__Dataset excerpts__

--- --- ---

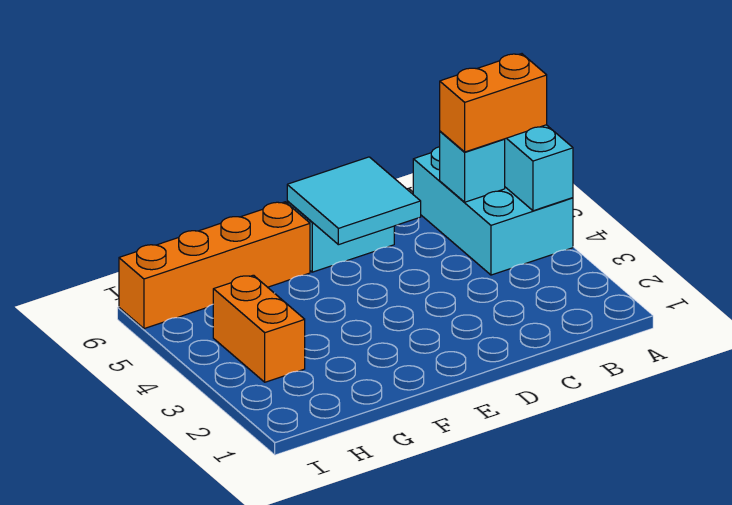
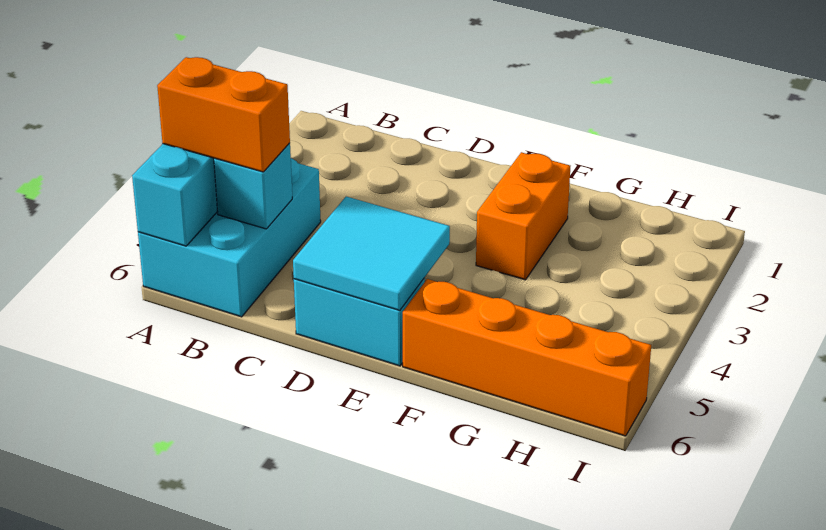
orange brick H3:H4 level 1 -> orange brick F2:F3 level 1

--- --- ---

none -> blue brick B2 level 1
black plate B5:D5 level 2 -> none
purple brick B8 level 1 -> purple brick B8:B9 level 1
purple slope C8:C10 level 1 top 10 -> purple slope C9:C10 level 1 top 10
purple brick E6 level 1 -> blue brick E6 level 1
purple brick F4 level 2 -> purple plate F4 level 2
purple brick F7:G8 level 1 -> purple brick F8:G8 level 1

--- --- ---

__What you need to do__
Reproduce the lines above, beginning at the line with "purple slope C8:C10" and stopping after the line with "purple brick F7:G8", exactly as they are.

__Task output__
purple slope C8:C10 level 1 top 10 -> purple slope C9:C10 level 1 top 10
purple brick E6 level 1 -> blue brick E6 level 1
purple brick F4 level 2 -> purple plate F4 level 2
purple brick F7:G8 level 1 -> purple brick F8:G8 level 1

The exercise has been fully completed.